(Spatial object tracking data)
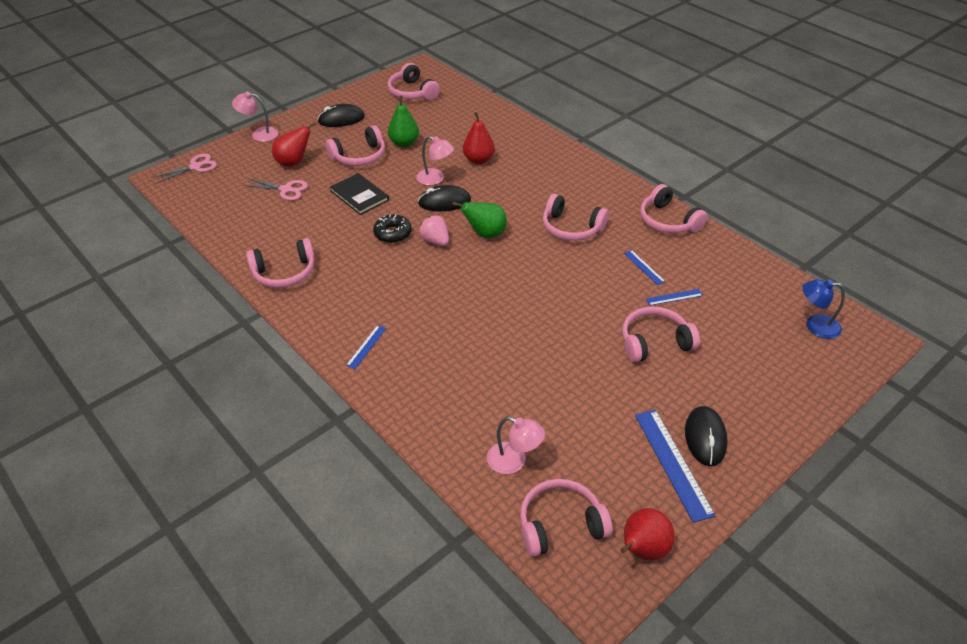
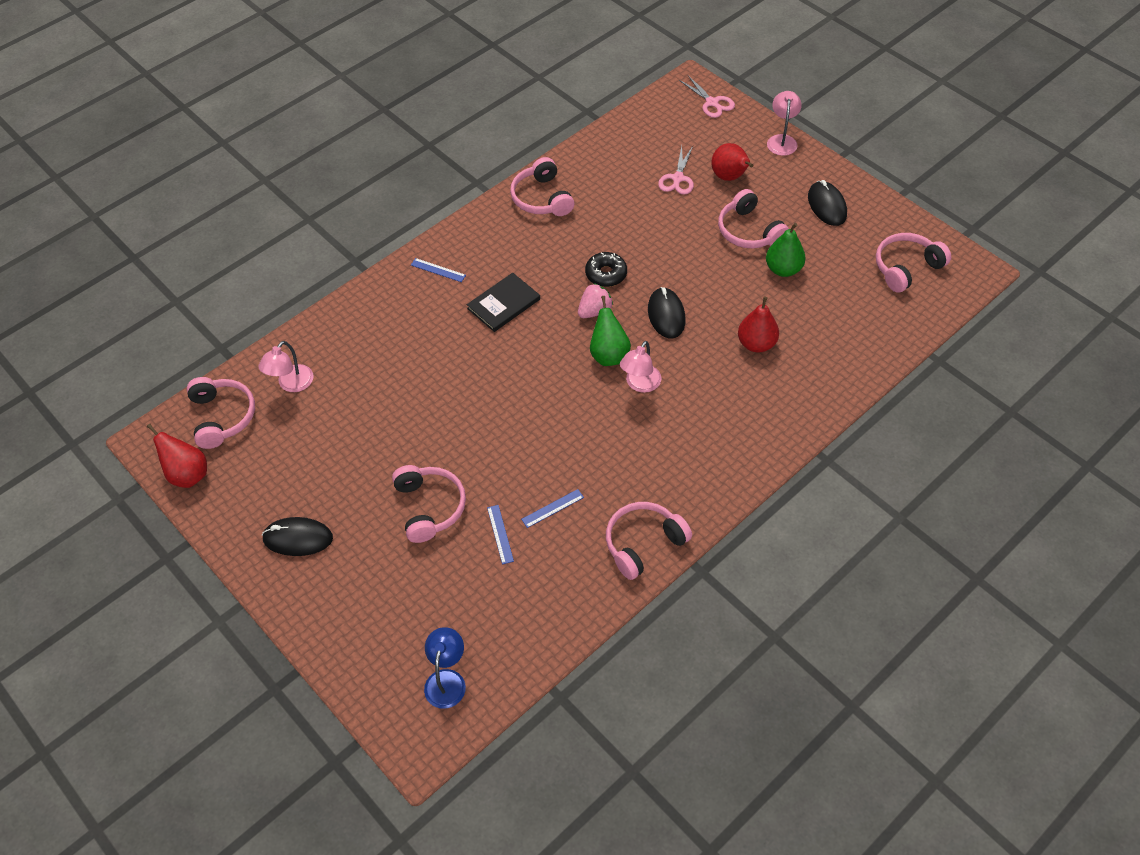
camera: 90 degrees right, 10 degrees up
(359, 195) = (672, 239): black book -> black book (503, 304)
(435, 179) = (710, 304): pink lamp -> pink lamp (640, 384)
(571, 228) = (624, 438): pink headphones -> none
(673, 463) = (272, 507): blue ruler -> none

TASK DETAILS: Retype every entry exactly as written. Leave the pictures out.

ANSWER SPACE:
camera: 90 degrees right, 10 degrees up
(359, 195) = (672, 239): black book -> black book (503, 304)
(435, 179) = (710, 304): pink lamp -> pink lamp (640, 384)
(571, 228) = (624, 438): pink headphones -> none
(673, 463) = (272, 507): blue ruler -> none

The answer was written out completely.